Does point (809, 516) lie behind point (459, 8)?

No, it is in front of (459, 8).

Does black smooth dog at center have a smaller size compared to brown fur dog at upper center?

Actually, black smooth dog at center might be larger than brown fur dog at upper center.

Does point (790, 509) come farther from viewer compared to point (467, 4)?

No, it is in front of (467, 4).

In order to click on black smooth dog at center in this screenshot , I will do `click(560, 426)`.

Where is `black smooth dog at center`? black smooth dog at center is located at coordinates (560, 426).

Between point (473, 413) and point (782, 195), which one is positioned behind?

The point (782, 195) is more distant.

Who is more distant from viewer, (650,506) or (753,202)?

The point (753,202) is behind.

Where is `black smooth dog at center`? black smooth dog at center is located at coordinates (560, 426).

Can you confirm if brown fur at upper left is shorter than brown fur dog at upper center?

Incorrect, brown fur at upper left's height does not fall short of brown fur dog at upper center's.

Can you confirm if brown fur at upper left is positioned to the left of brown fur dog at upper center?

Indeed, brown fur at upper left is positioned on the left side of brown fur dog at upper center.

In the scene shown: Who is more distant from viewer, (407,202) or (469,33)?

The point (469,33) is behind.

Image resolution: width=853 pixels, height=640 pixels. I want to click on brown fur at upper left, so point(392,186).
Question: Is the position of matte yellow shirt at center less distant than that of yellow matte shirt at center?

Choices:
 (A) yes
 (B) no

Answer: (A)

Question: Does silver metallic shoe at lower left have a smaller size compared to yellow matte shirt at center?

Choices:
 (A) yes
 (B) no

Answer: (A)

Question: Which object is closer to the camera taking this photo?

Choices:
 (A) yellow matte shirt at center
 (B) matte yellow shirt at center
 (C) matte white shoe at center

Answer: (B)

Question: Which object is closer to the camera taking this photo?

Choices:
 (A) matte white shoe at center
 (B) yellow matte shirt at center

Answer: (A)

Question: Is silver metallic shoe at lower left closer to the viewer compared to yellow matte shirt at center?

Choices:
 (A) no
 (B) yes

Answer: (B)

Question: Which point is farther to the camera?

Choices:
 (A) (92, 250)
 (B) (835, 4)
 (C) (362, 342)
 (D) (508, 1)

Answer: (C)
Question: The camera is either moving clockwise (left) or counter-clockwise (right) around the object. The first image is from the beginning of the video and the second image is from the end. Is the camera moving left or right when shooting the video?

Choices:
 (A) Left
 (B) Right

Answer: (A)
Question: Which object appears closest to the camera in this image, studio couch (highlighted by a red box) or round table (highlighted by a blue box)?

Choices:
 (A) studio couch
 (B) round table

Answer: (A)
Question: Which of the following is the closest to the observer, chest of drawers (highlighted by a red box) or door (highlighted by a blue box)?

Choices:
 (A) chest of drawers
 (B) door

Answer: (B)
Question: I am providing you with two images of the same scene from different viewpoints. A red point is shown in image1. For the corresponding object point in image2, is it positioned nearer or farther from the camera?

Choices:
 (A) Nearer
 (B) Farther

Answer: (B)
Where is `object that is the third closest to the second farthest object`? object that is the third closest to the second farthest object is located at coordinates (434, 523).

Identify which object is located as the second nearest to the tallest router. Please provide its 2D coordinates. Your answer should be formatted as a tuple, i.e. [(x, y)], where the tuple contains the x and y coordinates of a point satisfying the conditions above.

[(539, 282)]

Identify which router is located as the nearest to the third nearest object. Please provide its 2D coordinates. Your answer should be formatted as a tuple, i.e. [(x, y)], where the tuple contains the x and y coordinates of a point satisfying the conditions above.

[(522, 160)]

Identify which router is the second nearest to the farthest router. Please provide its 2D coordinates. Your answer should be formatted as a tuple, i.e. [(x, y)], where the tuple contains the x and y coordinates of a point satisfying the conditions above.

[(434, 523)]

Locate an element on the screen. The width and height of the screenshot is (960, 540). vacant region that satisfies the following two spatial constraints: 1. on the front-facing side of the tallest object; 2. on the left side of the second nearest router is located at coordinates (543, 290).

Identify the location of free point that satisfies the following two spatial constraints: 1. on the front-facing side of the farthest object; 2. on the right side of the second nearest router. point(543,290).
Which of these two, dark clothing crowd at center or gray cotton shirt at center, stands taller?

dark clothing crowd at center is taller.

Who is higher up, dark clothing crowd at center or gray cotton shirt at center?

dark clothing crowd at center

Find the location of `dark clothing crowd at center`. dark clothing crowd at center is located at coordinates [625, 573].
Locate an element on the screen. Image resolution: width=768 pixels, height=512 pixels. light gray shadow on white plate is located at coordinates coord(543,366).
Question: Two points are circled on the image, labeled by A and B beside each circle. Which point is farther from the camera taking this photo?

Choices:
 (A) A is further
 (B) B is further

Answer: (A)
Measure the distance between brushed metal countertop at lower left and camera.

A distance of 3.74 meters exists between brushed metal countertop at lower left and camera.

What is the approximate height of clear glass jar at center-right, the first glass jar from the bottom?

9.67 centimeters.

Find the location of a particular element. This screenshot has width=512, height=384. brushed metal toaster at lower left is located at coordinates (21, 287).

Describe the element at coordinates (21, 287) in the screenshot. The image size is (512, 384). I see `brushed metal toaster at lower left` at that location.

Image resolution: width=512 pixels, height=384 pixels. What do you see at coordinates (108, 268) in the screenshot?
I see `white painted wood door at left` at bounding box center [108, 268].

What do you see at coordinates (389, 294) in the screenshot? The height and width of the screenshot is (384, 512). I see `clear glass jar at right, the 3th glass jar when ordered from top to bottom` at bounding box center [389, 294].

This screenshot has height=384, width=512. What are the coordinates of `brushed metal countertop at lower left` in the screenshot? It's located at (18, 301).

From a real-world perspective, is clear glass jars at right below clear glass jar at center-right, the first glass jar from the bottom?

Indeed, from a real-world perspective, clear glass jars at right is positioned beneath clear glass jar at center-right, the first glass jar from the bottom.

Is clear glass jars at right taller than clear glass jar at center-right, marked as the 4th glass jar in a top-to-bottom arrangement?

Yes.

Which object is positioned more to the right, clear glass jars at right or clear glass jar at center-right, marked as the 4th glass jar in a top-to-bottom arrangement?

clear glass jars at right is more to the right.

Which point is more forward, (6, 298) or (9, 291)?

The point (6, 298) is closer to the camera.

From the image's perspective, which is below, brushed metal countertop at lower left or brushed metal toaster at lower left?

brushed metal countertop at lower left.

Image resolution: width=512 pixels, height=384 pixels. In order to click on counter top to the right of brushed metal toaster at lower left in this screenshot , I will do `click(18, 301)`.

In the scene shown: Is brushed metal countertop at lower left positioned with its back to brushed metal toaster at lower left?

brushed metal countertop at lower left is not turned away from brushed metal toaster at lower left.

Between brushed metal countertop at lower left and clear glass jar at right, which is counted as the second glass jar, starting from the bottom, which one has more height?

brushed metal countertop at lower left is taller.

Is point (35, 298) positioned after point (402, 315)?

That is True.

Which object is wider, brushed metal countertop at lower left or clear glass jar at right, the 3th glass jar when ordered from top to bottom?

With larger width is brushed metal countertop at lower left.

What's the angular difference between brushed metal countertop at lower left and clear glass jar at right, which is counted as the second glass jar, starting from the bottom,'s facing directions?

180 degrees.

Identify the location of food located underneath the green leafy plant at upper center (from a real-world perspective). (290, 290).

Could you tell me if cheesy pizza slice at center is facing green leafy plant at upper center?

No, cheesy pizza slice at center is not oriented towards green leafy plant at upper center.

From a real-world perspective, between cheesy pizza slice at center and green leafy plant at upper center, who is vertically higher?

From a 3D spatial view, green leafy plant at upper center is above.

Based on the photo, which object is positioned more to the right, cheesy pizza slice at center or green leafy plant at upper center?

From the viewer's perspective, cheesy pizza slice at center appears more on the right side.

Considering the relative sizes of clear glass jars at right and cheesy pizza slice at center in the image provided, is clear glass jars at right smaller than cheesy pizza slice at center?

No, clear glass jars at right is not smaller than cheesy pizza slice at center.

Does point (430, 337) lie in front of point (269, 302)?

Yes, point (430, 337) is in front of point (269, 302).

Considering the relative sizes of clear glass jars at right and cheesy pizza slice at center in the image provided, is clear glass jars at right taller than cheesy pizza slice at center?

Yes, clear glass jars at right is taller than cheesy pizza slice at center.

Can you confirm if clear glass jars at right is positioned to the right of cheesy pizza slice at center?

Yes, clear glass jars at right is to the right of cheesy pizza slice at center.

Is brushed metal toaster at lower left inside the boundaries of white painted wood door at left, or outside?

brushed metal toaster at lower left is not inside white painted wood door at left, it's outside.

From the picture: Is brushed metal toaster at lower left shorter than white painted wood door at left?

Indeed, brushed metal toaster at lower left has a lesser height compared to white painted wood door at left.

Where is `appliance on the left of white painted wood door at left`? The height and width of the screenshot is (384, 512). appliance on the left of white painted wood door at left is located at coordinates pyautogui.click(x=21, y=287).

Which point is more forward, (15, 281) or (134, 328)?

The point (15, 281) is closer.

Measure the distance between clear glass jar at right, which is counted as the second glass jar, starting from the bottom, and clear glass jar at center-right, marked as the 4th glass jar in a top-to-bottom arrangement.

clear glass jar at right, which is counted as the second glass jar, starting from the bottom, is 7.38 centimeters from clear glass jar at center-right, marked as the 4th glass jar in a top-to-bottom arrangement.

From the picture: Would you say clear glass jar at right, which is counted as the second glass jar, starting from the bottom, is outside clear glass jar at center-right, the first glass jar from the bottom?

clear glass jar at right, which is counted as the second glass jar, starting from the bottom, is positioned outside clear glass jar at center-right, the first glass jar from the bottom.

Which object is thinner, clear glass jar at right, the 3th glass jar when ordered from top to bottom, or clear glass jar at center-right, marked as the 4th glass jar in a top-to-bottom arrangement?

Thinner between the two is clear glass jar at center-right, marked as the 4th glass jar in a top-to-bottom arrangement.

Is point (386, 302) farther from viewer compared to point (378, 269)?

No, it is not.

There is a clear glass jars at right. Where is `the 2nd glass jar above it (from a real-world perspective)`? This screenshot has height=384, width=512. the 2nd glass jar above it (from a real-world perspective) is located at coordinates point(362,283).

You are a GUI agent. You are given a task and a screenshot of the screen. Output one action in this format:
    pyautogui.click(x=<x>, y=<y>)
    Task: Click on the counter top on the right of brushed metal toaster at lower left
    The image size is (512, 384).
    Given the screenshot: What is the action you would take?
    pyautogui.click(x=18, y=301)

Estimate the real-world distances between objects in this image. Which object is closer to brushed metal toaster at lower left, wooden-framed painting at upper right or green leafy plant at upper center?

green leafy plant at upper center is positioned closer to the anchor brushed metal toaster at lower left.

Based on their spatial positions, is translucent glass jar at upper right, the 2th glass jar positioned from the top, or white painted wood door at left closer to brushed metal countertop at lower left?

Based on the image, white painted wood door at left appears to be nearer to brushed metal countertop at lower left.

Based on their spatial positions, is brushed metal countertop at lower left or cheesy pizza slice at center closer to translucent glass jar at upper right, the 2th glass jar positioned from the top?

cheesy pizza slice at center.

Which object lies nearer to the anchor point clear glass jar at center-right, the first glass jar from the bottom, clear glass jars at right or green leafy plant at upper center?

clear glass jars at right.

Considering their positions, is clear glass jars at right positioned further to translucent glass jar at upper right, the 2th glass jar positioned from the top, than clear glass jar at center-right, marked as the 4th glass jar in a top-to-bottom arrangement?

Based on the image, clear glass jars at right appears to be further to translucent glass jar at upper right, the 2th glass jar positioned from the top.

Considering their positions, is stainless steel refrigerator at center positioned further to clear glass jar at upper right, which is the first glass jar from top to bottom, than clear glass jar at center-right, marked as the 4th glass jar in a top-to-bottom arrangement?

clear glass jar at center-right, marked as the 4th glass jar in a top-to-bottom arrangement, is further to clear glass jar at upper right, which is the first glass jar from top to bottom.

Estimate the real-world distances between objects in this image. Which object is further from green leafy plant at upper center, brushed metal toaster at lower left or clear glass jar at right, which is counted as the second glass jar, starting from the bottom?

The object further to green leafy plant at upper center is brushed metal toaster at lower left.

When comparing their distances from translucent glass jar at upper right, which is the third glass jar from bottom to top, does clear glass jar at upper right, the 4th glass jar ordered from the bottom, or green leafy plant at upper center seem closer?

Short problem
Give the lines of the records from the line with "Indeed, brown fur" up to and including the line with "(D) (508, 1)" as a Markdown table with the columns Row and Line, numbering each row and leaving out blank lines.

Written solution
| Row | Line |
|---|---|
| 1 | Indeed, brown fur at upper left is positioned on the left side of brown fur dog at upper center. |
| 2 | In the scene shown: Who is more distant from viewer, (407,202) or (469,33)? |
| 3 | The point (469,33) is behind. |
| 4 | Image resolution: width=853 pixels, height=640 pixels. I want to click on brown fur at upper left, so point(392,186). |
| 5 | Question: Is the position of matte yellow shirt at center less distant than that of yellow matte shirt at center? |
| 6 | Choices: |
| 7 |  (A) yes |
| 8 |  (B) no |
| 9 | Answer: (A) |
| 10 | Question: Does silver metallic shoe at lower left have a smaller size compared to yellow matte shirt at center? |
| 11 | Choices: |
| 12 |  (A) yes |
| 13 |  (B) no |
| 14 | Answer: (A) |
| 15 | Question: Which object is closer to the camera taking this photo? |
| 16 | Choices: |
| 17 |  (A) yellow matte shirt at center |
| 18 |  (B) matte yellow shirt at center |
| 19 |  (C) matte white shoe at center |
| 20 | Answer: (B) |
| 21 | Question: Which object is closer to the camera taking this photo? |
| 22 | Choices: |
| 23 |  (A) matte white shoe at center |
| 24 |  (B) yellow matte shirt at center |
| 25 | Answer: (A) |
| 26 | Question: Is silver metallic shoe at lower left closer to the viewer compared to yellow matte shirt at center? |
| 27 | Choices: |
| 28 |  (A) no |
| 29 |  (B) yes |
| 30 | Answer: (B) |
| 31 | Question: Which point is farther to the camera? |
| 32 | Choices: |
| 33 |  (A) (92, 250) |
| 34 |  (B) (835, 4) |
| 35 |  (C) (362, 342) |
| 36 |  (D) (508, 1) |